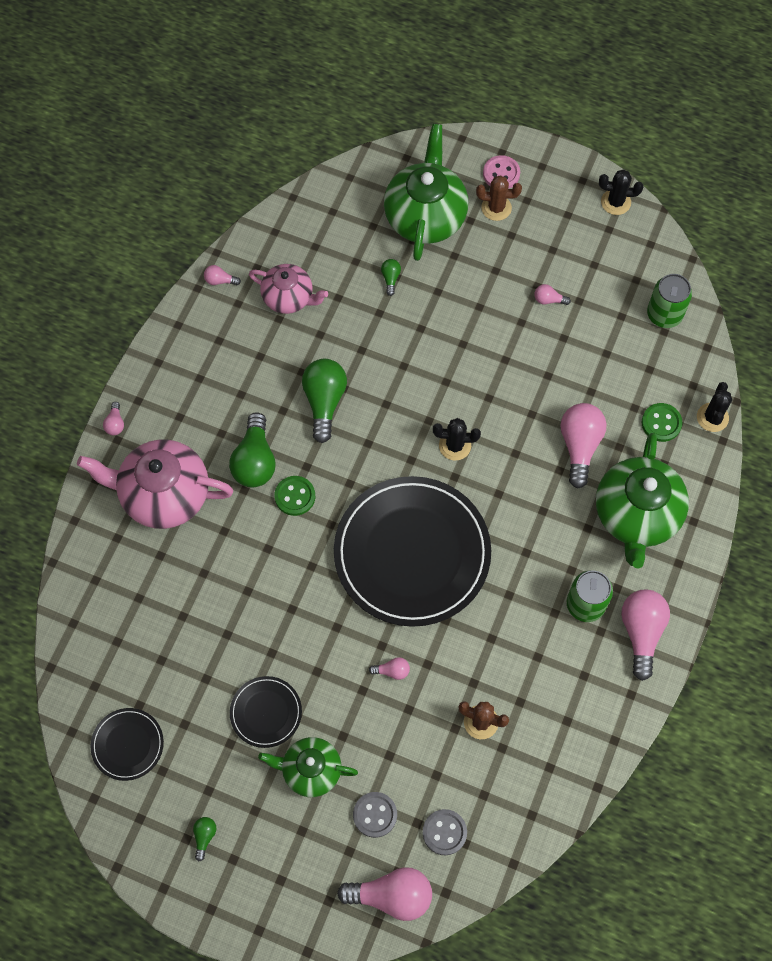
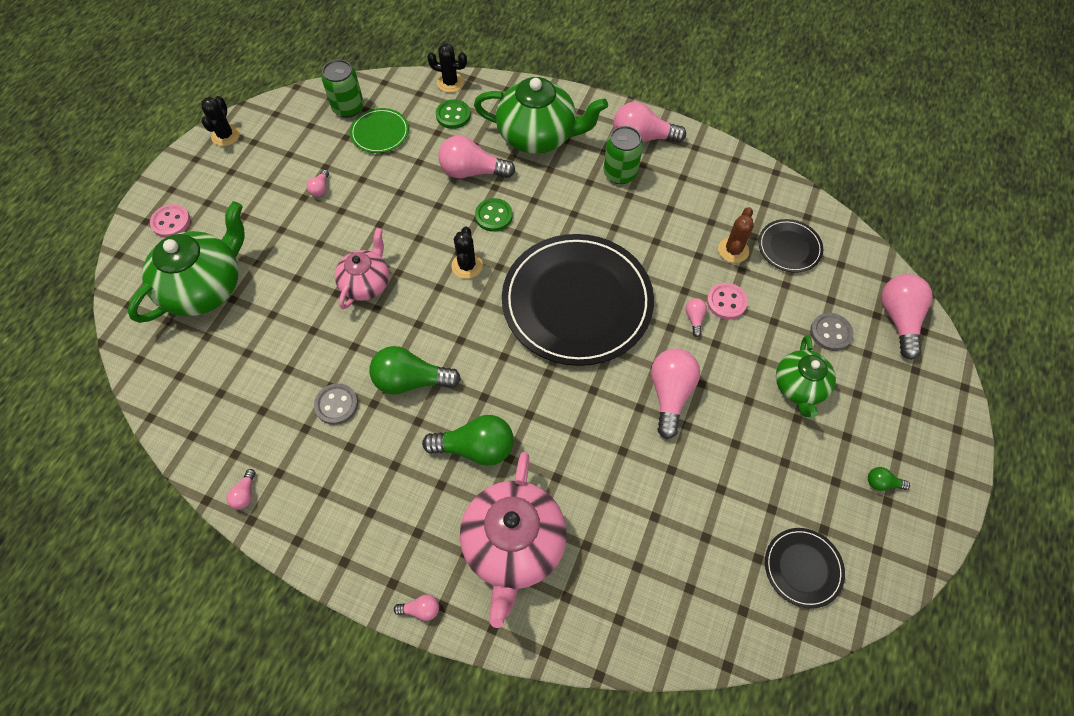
camera: 90 degrees left, 5 degrees down
(266, 712) = (749, 429): black plate -> black plate (789, 247)
(289, 297) = (280, 418): pink teapot -> pink teapot (366, 283)
(295, 496) = (517, 407): green button -> green button (494, 216)
(305, 639) = (670, 394): none -> pink light bulb
(390, 278) = (274, 319): green light bulb -> none
(413, 707) = (726, 302): none -> pink button
(425, 216) = (205, 287): green teapot -> green teapot turned 120 degrees clockwise
(444, 832) = (835, 279): grey button -> grey button (336, 405)
(496, 208) = (210, 227): brown cactus -> none
(630, 349) = (380, 133): none -> green plate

-------

The lines above starting at the one that contains "(266, 712) = (749, 429): black" and ending at the one that contains "(413, 707) = (726, 302): none -> pink button" must be transcribed exactly, and no other lines may appear.

• Result of the exercise:
(266, 712) = (749, 429): black plate -> black plate (789, 247)
(289, 297) = (280, 418): pink teapot -> pink teapot (366, 283)
(295, 496) = (517, 407): green button -> green button (494, 216)
(305, 639) = (670, 394): none -> pink light bulb
(390, 278) = (274, 319): green light bulb -> none
(413, 707) = (726, 302): none -> pink button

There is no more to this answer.